Dataset excerpt
____
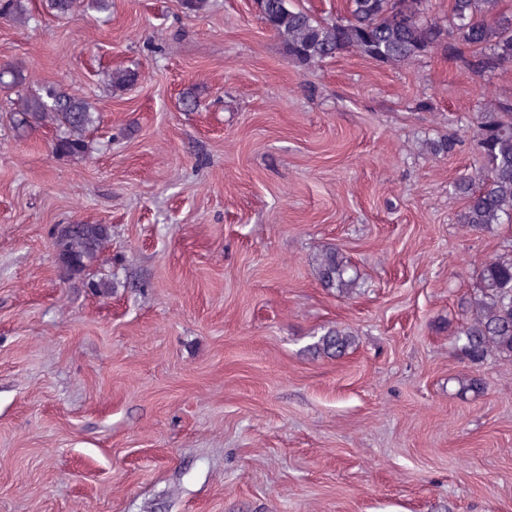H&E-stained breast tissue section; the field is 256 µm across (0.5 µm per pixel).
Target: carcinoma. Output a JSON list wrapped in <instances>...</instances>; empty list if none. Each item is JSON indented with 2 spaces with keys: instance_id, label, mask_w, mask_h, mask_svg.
I'll list each match as a JSON object with an SVG mask.
<instances>
[{
  "instance_id": "obj_1",
  "label": "carcinoma",
  "mask_w": 512,
  "mask_h": 512,
  "mask_svg": "<svg viewBox=\"0 0 512 512\" xmlns=\"http://www.w3.org/2000/svg\"><path fill=\"white\" fill-rule=\"evenodd\" d=\"M497 0H450L448 21L432 15L429 0H346V11L321 18L294 0H259L261 20L298 65L309 69L339 53L353 52L382 63L404 64L443 50L470 61L483 78L502 64L512 63V14L496 11ZM58 16L87 9L108 13L112 0H46ZM0 18L21 25L36 21L30 0H0ZM138 71L118 69L105 74L106 84L123 91L137 83ZM27 83L24 71L0 66V87ZM16 136L51 126L53 150L63 156L88 154L87 133L96 123L91 104L52 85L19 95L11 103ZM482 167L453 184L465 199L458 223L485 232L512 223V104L477 118ZM111 240L107 224H66L52 237L58 261L69 276H82ZM316 275L327 288L344 294L355 287L358 274L348 259L331 247L317 258ZM352 333L338 330L322 338L323 349L343 353L354 344ZM456 354L479 365L491 357L512 360V250L485 261L466 298V316L454 337Z\"/></svg>"
}]
</instances>
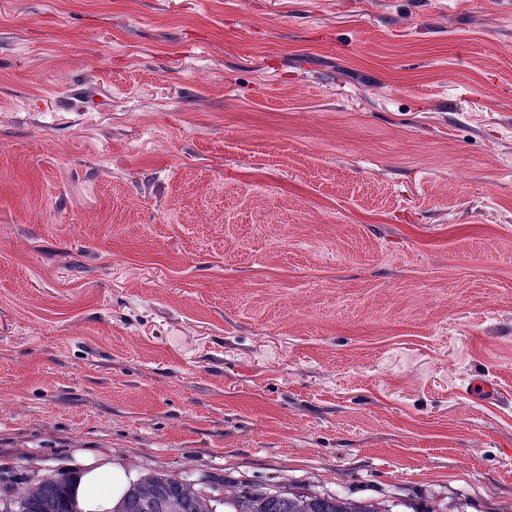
____
■ What you have to do
Retype every entry verbatim and exclude the pictures from the copy.

■ Written answer
H&E-stained breast tissue section; the field is 256 µm across (0.5 µm per pixel).
Target: carcinoma. Output a JSON list wrapped in <instances>...</instances>; empty list if none. Each item is JSON indented with 2 spaces with keys: instance_id, label, mask_w, mask_h, mask_svg.
I'll list each match as a JSON object with an SVG mask.
<instances>
[{
  "instance_id": "obj_1",
  "label": "carcinoma",
  "mask_w": 512,
  "mask_h": 512,
  "mask_svg": "<svg viewBox=\"0 0 512 512\" xmlns=\"http://www.w3.org/2000/svg\"><path fill=\"white\" fill-rule=\"evenodd\" d=\"M497 0H450L448 21L432 15L429 0H346V11L321 18L294 0H259L261 20L298 65L309 69L339 53L353 52L382 63L404 64L443 50L470 61L483 78L502 64L512 63V14L496 11ZM58 16L87 9L108 13L112 0H46ZM0 18L21 25L36 21L30 0H0ZM138 71L118 69L105 74L106 84L123 91L137 83ZM27 83L24 71L0 66V87ZM16 136L51 126L53 150L63 156L88 154L87 133L96 123L91 104L52 85L19 95L11 103ZM482 167L453 184L465 199L458 223L485 232L512 223V104L477 118ZM111 240L107 224H66L52 237L58 261L69 276H82ZM316 275L327 288L344 294L355 287L358 274L348 259L331 247L317 258ZM352 333L338 330L322 338L323 349L343 353L354 344ZM456 354L479 365L491 357L512 360V250L485 261L466 298V316L454 337Z\"/></svg>"
}]
</instances>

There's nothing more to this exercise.